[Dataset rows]
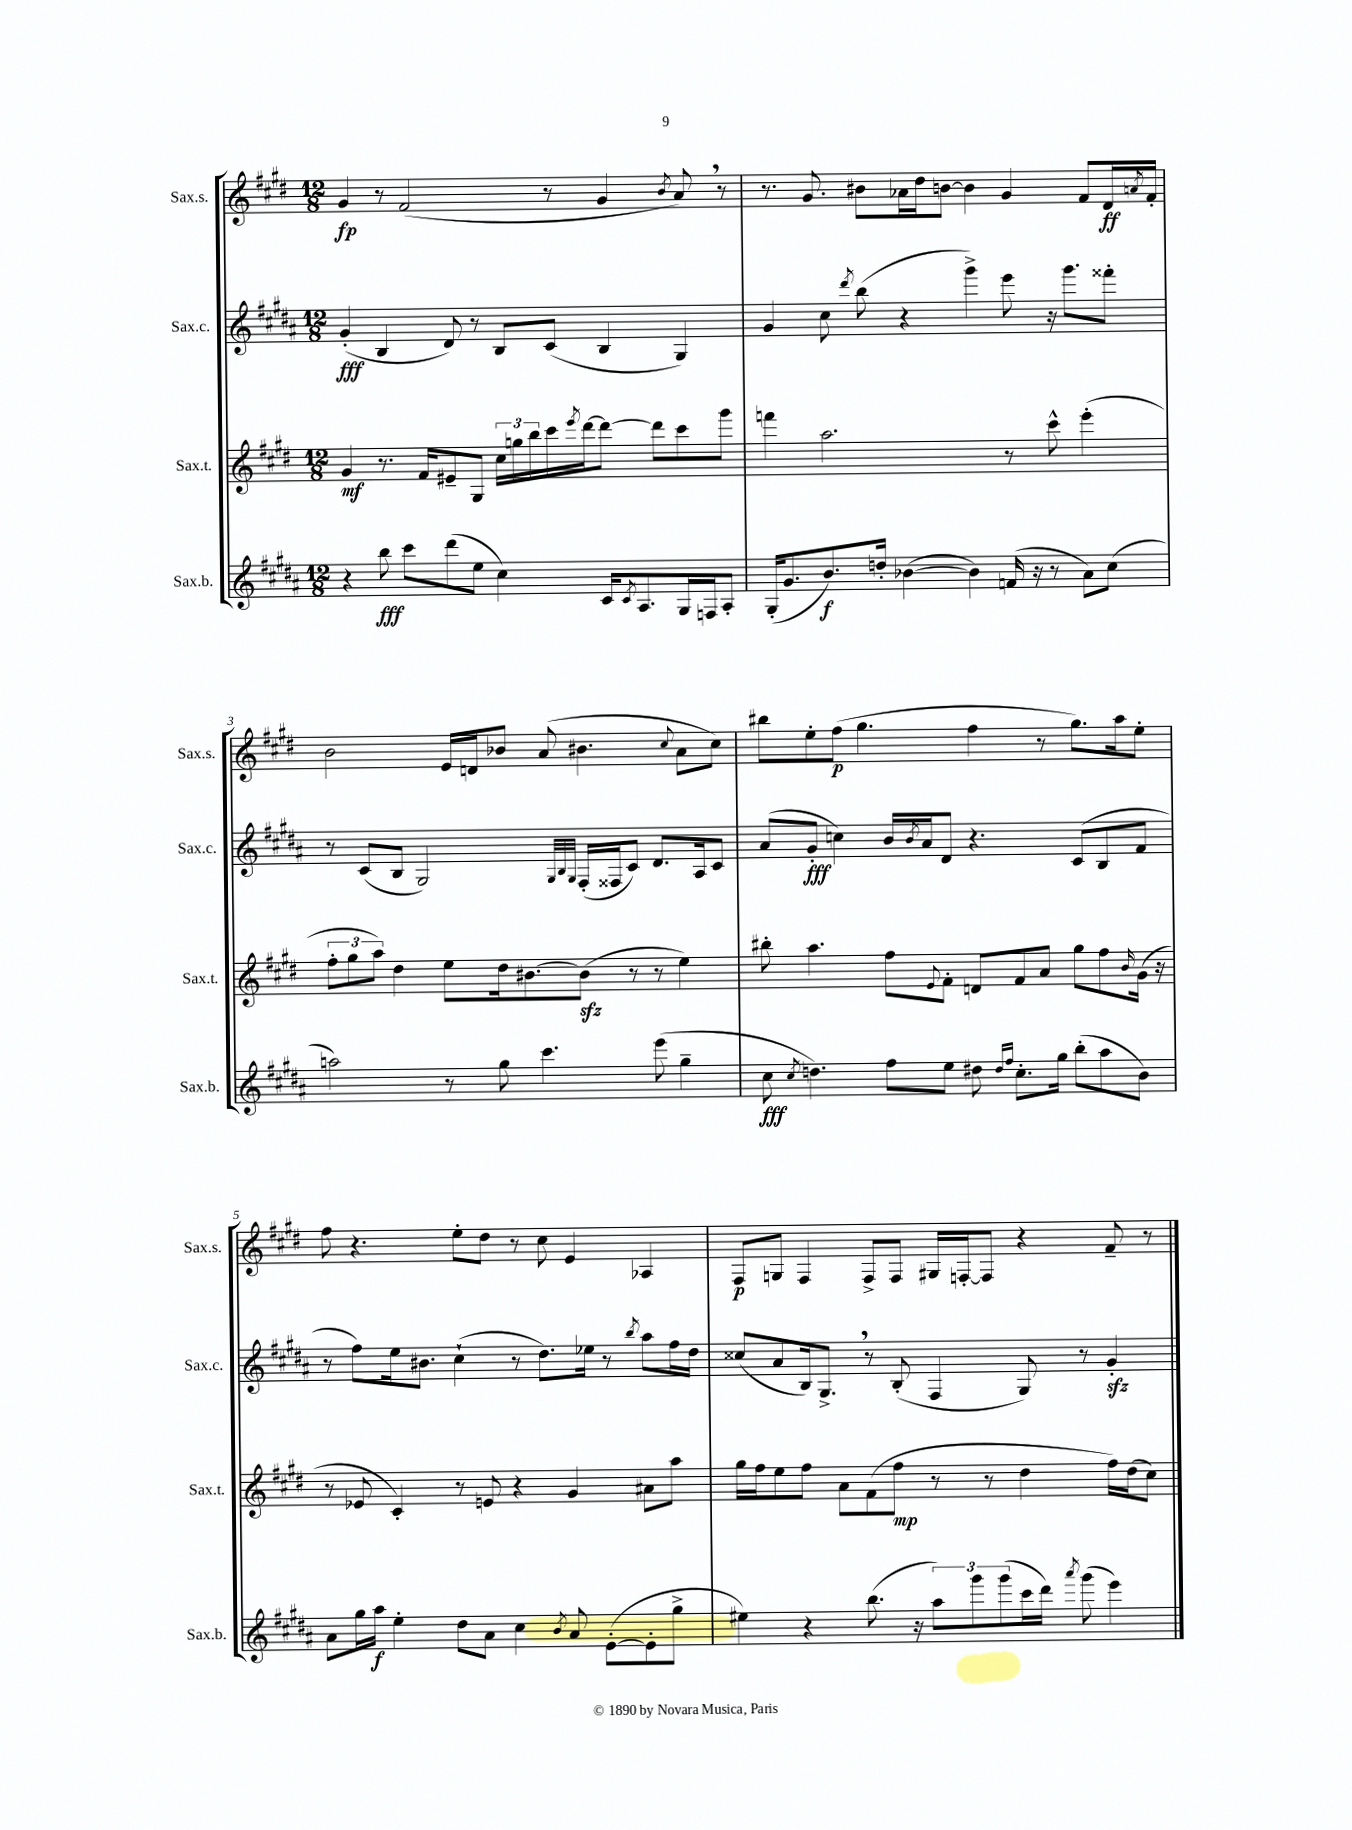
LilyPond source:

<<
\new StaffGroup <<
\new Staff = "s0" \with { instrumentName = "Sax.s." shortInstrumentName = "Sax.s." } {
    \clef treble \key e \major \numericTimeSignature \time 12/8
    gis'4\fp r8 fis'2( r8 gis'4 \acciaccatura { b'8 } a'8) \breathe r8 |
    r8. gis'8. bis'8 aes'16 dis''16 b'8~ b'4 gis'4 fis'8 dis'16\ff \acciaccatura { a'8 } fis'16-. |
    b'2 e'16 d'16 bes'8 a'8( bis'4. \appoggiatura { cis''8 } a'8 cis''8) |
    bis''8 e''8-. fis''8\p( gis''4. fis''4 r8 gis''8.) a''16 e''8-. |
    fis''8 r4. e''8-. dis''8 r8 cis''8 e'4 aes4 |
    fis8\p g8 fis4 fis8-> fis8 gis16 f16~-. f8 r4 fis'8-- r8 \bar "|." |
}
\new Staff = "s1" \with { instrumentName = "Sax.c." shortInstrumentName = "Sax.c." } {
    \clef treble \key b \major \numericTimeSignature \time 12/8
    gis'4-.\fff( b4 dis'8) r8 b8 cis'8( b4 gis4) |
    gis'4 cis''8 \acciaccatura { dis'''8 } b''8( r4 gis'''4->) e'''8 r16 gis'''8. fisis'''8-. |
    r8 cis'8( b8 gis2) \grace { gis32 b32 gis32 } fis16-.( fisis16 cis'8) dis'8. ais16 cis'8 |
    ais'8( gis'8-.\fff c''4) b'16 \acciaccatura { b'8 } ais'16 dis'8 r4. cis'8( b8 fis'8 |
    r8 fis''8) e''16 bis'8. cis''4-!( r8 dis''8.) ees''16 r8 \acciaccatura { b''8 } ais''8 fis''16 dis''16 |
    cisis''8( ais'8 b16) gis8.-> \breathe r8 b8-.( fis4 gis8) r8 gis'4-.\sfz \bar "|." |
}
\new Staff = "s2" \with { instrumentName = "Sax.t." shortInstrumentName = "Sax.t." } {
    \clef treble \key e \major \numericTimeSignature \time 12/8
    gis'4\mf r8. fis'16 eis'8-- gis8 \tuplet 3/2 { cis''16 g''16 b''16 } cis'''16 \acciaccatura { e'''8 } dis'''16~ dis'''8~ dis'''8 cis'''8 gis'''8 |
    f'''4 a''2. r8 cis'''8-^ e'''4-.( |
    \tuplet 3/2 { fis''8-. gis''8 a''8) } dis''4 e''8 dis''16 bis'8.~ bis'8\sfz( r8 r8 e''4) |
    bis''8-. a''4. fis''8 \appoggiatura { e'8 } fis'8-. d'8 fis'8 a'8 gis''8 fis''8 \grace { b'16 } gis'16( r16 |
    r8 ees'8 cis'4-.) r8 e'8 r4 gis'4 ais'8 a''8 |
    gis''16 fis''16 e''8 fis''8 a'8 fis'8( fis''8\mp r8 r8 dis''4 fis''16) dis''16( cis''8) \bar "|." |
}
\new Staff = "s3" \with { instrumentName = "Sax.b." shortInstrumentName = "Sax.b." } {
    \clef treble \key b \major \numericTimeSignature \time 12/8
    r4 b''8\fff cis'''8 dis'''8( e''8 cis''4) cis'16 \acciaccatura { cis'8 } ais8. gis16 f16 ais8-. |
    gis16-.( gis'8. b'8.\f) d''16-. bes'4~( bes'4) f'16( r16 r8 ais'8) cis''8( |
    a''2) r8 gis''8 cis'''4. e'''8( gis''4-- |
    cis''8\fff \acciaccatura { cis''8 } d''4.) fis''8 e''8 dis''8 \grace { dis''16 fis''16 } cis''8.-. gis''16 b''8-.( ais''8 b'8) |
    ais'8 gis''16 ais''16\f e''4-. dis''8 ais'8 cis''4 \acciaccatura { b'8 } ais'8 e'8~-.( e'8-. gis''8-> |
    eis''4) r4 b''8.( r16 \tuplet 3/2 { ais''8) gis'''8 gis'''8( } cis'''16 dis'''16) \acciaccatura { ais'''8 } gis'''8( e'''4) \bar "|." |
}
>>
>>
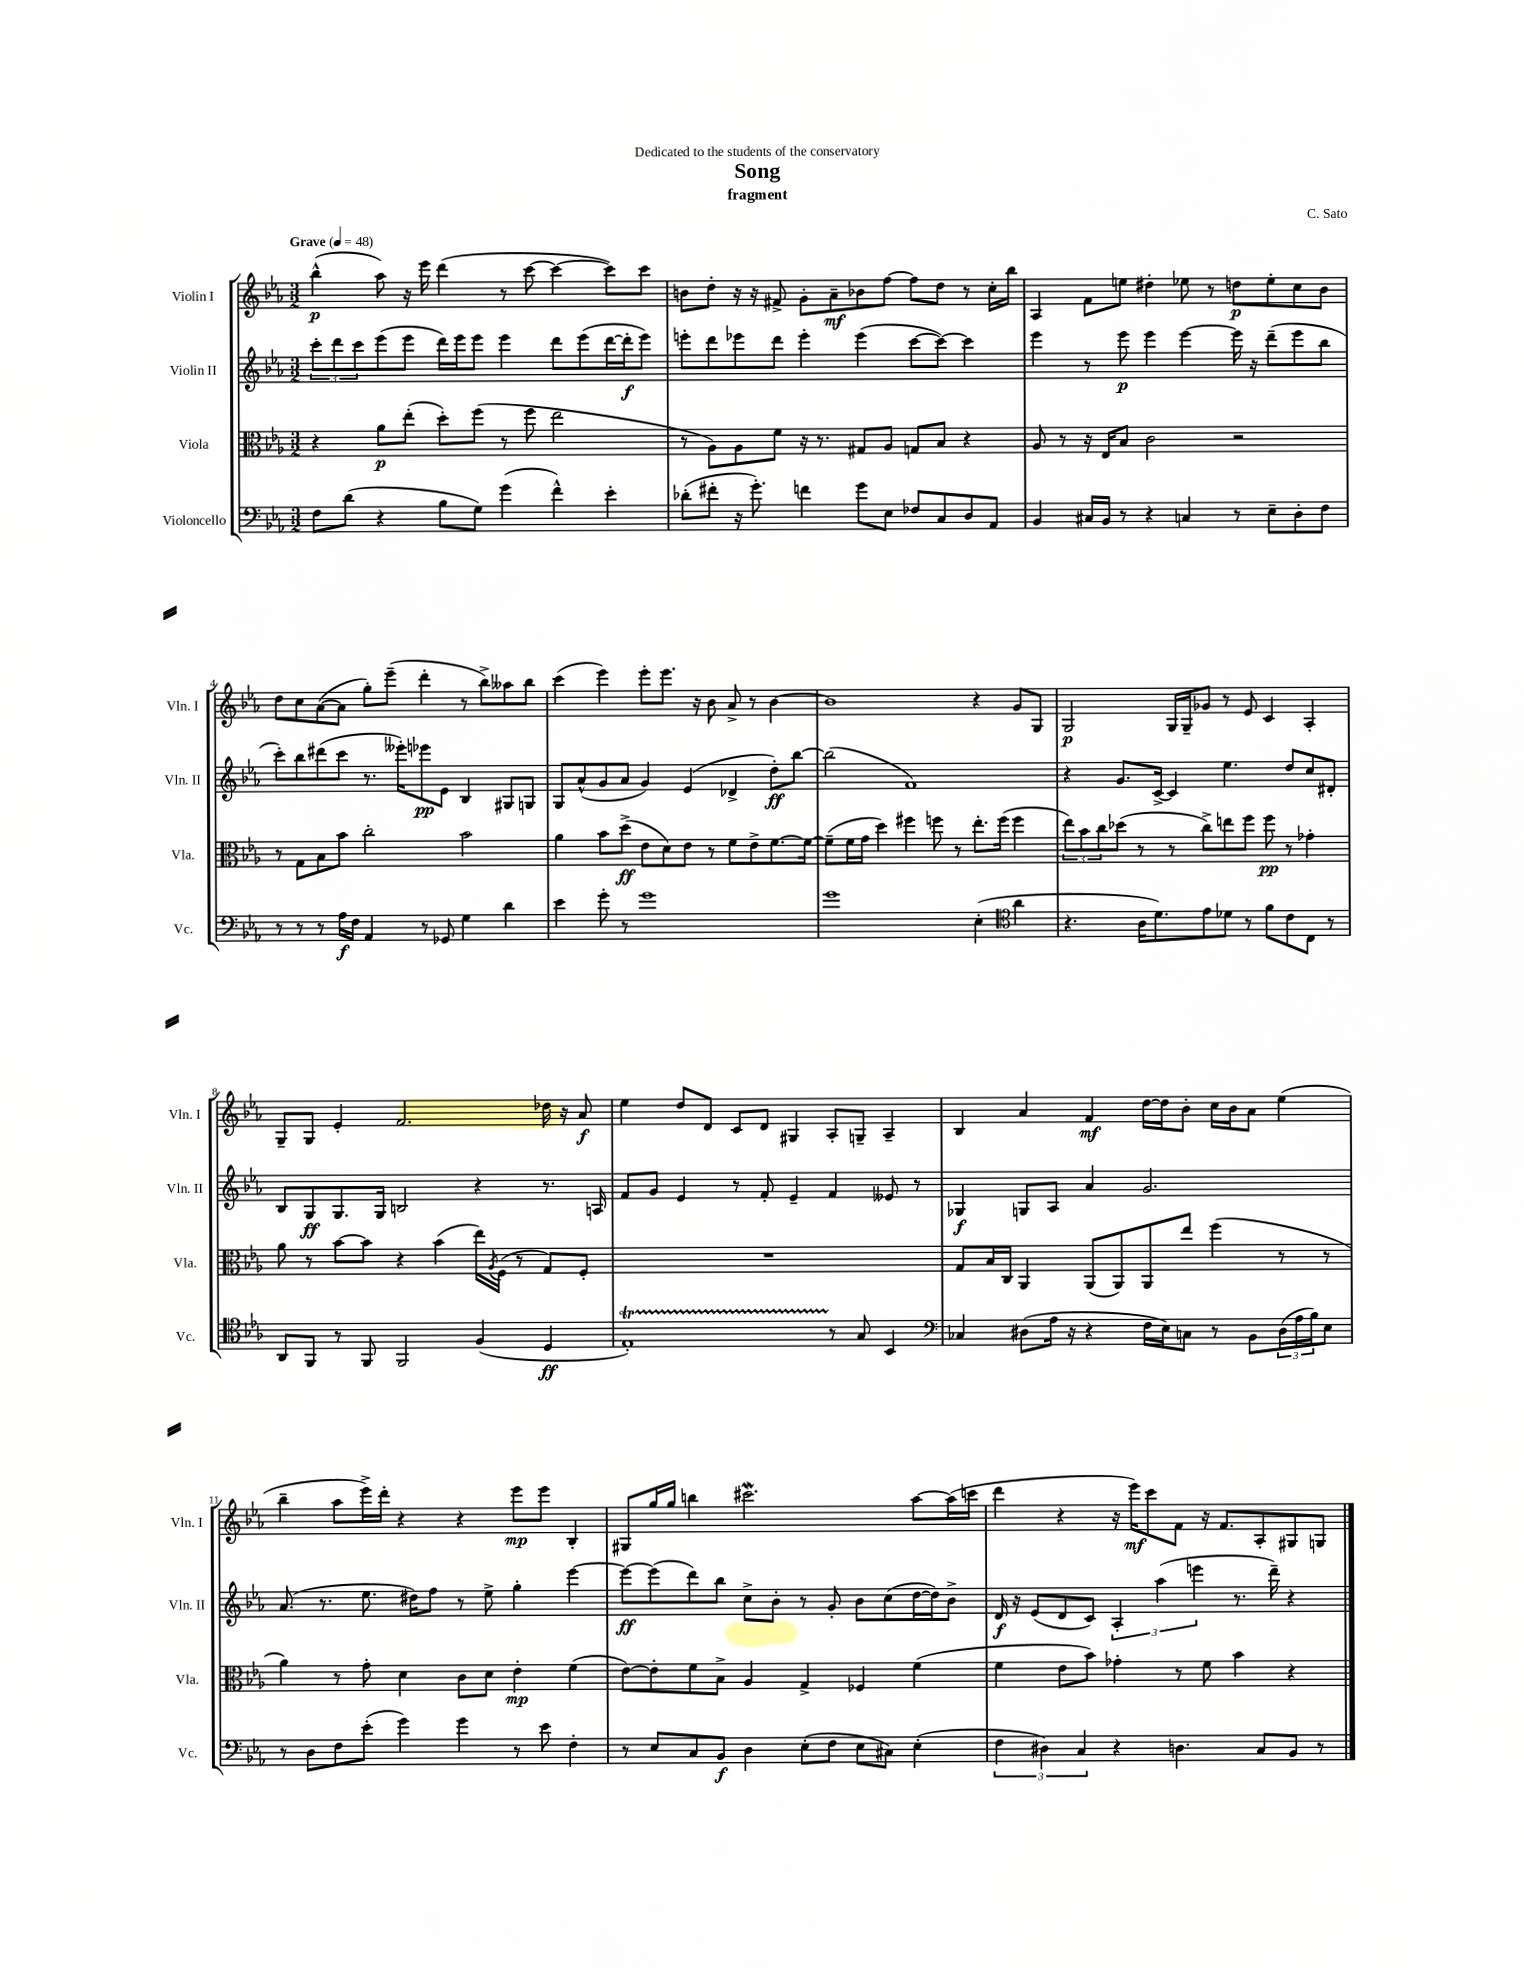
\header { title = "Song" composer = "C. Sato" subtitle = "fragment" dedication = "Dedicated to the students of the conservatory" }
<<
\new StaffGroup <<
\new Staff = "s0" \with { instrumentName = "Violin I" shortInstrumentName = "Vln. I" } {
    \clef treble \key ees \major \numericTimeSignature \time 3/2 \tempo "Grave" 4 = 48
    bes''4-^\p( aes''8) r16 ees'''16 d'''4( r8 c'''8~ c'''4~ c'''8) c'''8 |
    b'8 d''8-. r16 r16 fis'8-> g'8-. aes'8--\mf bes'8 f''8~ f''8 d''8 r8 c''16-. bes''16 |
    aes4 f'8 e''8 dis''4-. ees''8 r8 d''8\p ees''8-. c''8 bes'8 |
    d''8 c''8 aes'8~( aes'8 g''8-.) ees'''8--( d'''4-. r8 bes''8->) aeses''8 bes''8 |
    c'''4( ees'''4) ees'''8-. ees'''8. r16 bes'8 aes'8-> r8 bes'4~ |
    bes'1 r4 g'8 g8 |
    g2\p g16 g16-- ges'8 r8 ees'8 c'4 aes4-. |
    g8-- g8 ees'4-. f'2. des''16 r16 aes'8\f |
    ees''4 d''8 d'8 c'8 d'8 gis4 aes8-. g8-- aes4-- |
    bes4 aes'4 f'4\mf d''16~ d''16 bes'8-. c''16 bes'16 aes'8 ees''4( |
    bes''4-- aes''8 ees'''16->) d'''16-. r4 r4 ees'''8\mp ees'''8 bes4-. |
    gis8 g''16 g''16 b''4 cis'''2.\mordent aes''8~ aes''16( c'''16 |
    d'''4 r4 r16 ees'''16\mf) c'''8 f'8 r16 f'8. aes8-. gis8 g8 \bar "|." |
}
\new Staff = "s1" \with { instrumentName = "Violin II" shortInstrumentName = "Vln. II" } {
    \clef treble \key ees \major \numericTimeSignature \time 3/2
    \tuplet 3/2 { c'''8-. d'''8 c'''8 } ees'''8( ees'''8 d'''16) ees'''16 ees'''8 ees'''4 d'''8 ees'''8( d'''16~ d'''16-.\f ees'''8) |
    e'''8-. d'''8 ees'''8 d'''8 ees'''4-. ees'''4( c'''8~ c'''8~) c'''4 |
    ees'''4 r8 ees'''8\p ees'''4 ees'''4~ ees'''16 r16 d'''8--( ees'''8 bes''8 |
    c'''8-.) bes''8 dis'''8( c'''8 r8. eeses'''16-.) ees'''8\pp ees'8 bes4 gis8 g8 |
    g8 aes'8-^( g'8 aes'8 g'4) ees'4( des'4-> d''8-.\ff) bes''8~ |
    bes''2( f'1) |
    r4 g'8. c'16~-> c'4 ees''4. d''8 c''8 dis'8-. |
    bes8 g8\ff g8. g16 b2 r4 r8. a16 |
    f'8 g'8 ees'4 r8 f'8-. ees'4-- f'4 eeses'8 r8 |
    ges4\f g8 aes8 aes'4 g'2. |
    aes'8.( r8. ees''8. dis''16) f''8 r8 ees''8-> g''4-. ees'''4~ |
    ees'''8~\ff ees'''8( d'''8) bes''8 c''8-> bes'8-. r8 g'8-. bes'8 c''8( d''16~ d''16) bes'8-> |
    d'16\f r16 ees'8( d'8 c'8) \tuplet 3/2 { aes4-. aes''4( e'''4 } r8. d'''16--) r4 \bar "|." |
}
\new Staff = "s2" \with { instrumentName = "Viola" shortInstrumentName = "Vla." } {
    \clef alto \key ees \major \numericTimeSignature \time 3/2
    r4 aes'8\p ees''8-.( d''8-.) f''8( r8 f''8 ees''2 |
    r8 aes8) aes8 f'8 r16 r8. gis8 aes8 g8 bes8 r4 |
    aes8 r8 r16 ees16 bes8 c'2 r2 |
    r8 g8 bes8 bes'8 c''2-. bes'2 |
    aes'4 bes'8 d''8->\ff( ees'8 d'8) ees'8 r8 f'8 ees'8-> f'8.~ f'16~ |
    f'8--( f'16 g'16 d''4) fis''4 f''8 r8 ees''8.-. f''16( f''4 |
    \tuplet 3/2 { ees''8) bes'8 c''8 } des''8( r8 r8 c''8->) e''8 f''8 f''8\pp r8 ges'4-. |
    aes'8 r8 bes'8~ bes'8 r4 bes'4( ees''16) \acciaccatura { aes8 } f16( r8 g8) f8-. |
    R1. |
    g8 bes16 c16 aes,4 aes,8( aes,8) aes,8 ees''8 f''4( r8 r8 |
    aes'4) r8 g'8-. d'4 c'8 d'8 ees'4-.\mp f'4( |
    ees'8~) ees'8-. f'8 bes8-> aes4 g4-> fes4 f'4( |
    f'4 ees'8 bes'8) ges'4-. r8 f'8 bes'4 r4 \bar "|." |
}
\new Staff = "s3" \with { instrumentName = "Violoncello" shortInstrumentName = "Vc." } {
    \clef bass \key ees \major \numericTimeSignature \time 3/2
    f8 d'8( r4 bes8 g8) g'4( f'4-^) ees'4-. |
    des'8-.( fis'8-. r16 g'8.-.) f'4 g'8 ees8 fes8 c8 d8 aes,8 |
    bes,4 cis16 bes,16 r8 r4 c4 r8 ees8-- d8-. f8 |
    r8 r8 r8 aes16\f f16 aes,4 r8 ges,8 g4 d'4 |
    ees'4 g'8-. r8 g'1 |
    g'1 ees4-.( \clef tenor aes'4 |
    r4. aes16 d'8.) ees'8 des'8 r8 f'8 c'8 c8 r8 |
    aes,8 f,8 r8 f,8 f,2 f4( d4\ff |
    ees1-.\startTrillSpan) r8\stopTrillSpan g8 bes,4 |
    \clef bass ces4 dis8( aes16 r16 r4 f16 ees16) c8 r8 bes,8 \tuplet 3/2 { dis16( aes16 bes16) } ees8 |
    r8 d8 f8 ees'8-.( g'4) g'4 r8 ees'8 f4-. |
    r8 ees8 c8 bes,8\f d4 ees8-.( f8 ees8 cis8) ees4-.( |
    \tuplet 3/2 { f4 dis4) c4 } r4 d4. c8 bes,8 r8 \bar "|." |
}
>>
>>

Work required: Retype the part of the items that begins with the line containing "to the students" and ends with the line containing "d''8 c''8 aes'8~( aes'8", including both of those lines.

Finished exercise:
\header { title = "Song" composer = "C. Sato" subtitle = "fragment" dedication = "Dedicated to the students of the conservatory" }
<<
\new StaffGroup <<
\new Staff = "s0" \with { instrumentName = "Violin I" shortInstrumentName = "Vln. I" } {
    \clef treble \key ees \major \numericTimeSignature \time 3/2 \tempo "Grave" 4 = 48
    bes''4-^\p( aes''8) r16 ees'''16 d'''4( r8 c'''8~ c'''4~ c'''8) c'''8 |
    b'8 d''8-. r16 r16 fis'8-> g'8-. aes'8--\mf bes'8 f''8~ f''8 d''8 r8 c''16-. bes''16 |
    aes4 f'8 e''8 dis''4-. ees''8 r8 d''8\p ees''8-. c''8 bes'8 |
    d''8 c''8 aes'8~( aes'8 g''8-.) ees'''8--( d'''4-. r8 bes''8->) aeses''8 bes''8 |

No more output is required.